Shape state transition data

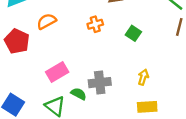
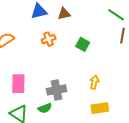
pink rectangle: (57, 72) -> (18, 84), turned -54
green semicircle: (79, 94) -> (45, 108), moved, turned 136

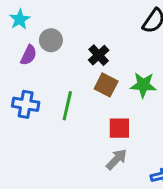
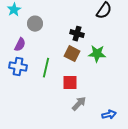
purple semicircle: (29, 55) -> (20, 45), moved
black cross: (99, 55) -> (77, 34), moved, turned -32
red square: (119, 128) -> (70, 83), moved

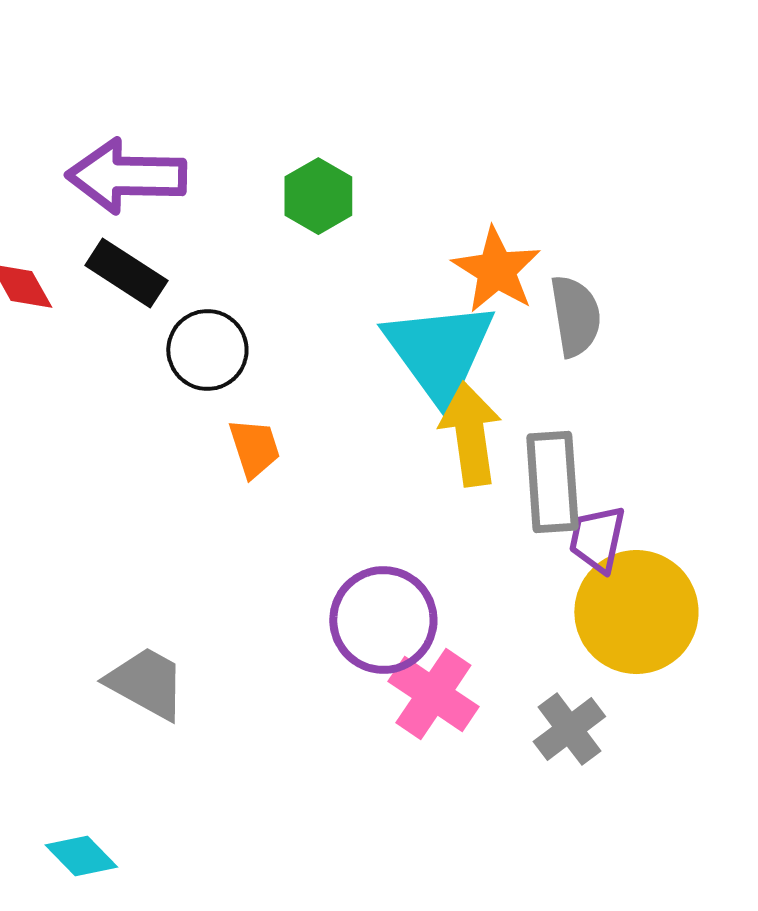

> **Problem**
With "semicircle" as the word to match, copy each line of the records that has it.

> **Written response**
green semicircle: (79, 94) -> (45, 108), moved, turned 136
purple semicircle: (29, 55) -> (20, 45), moved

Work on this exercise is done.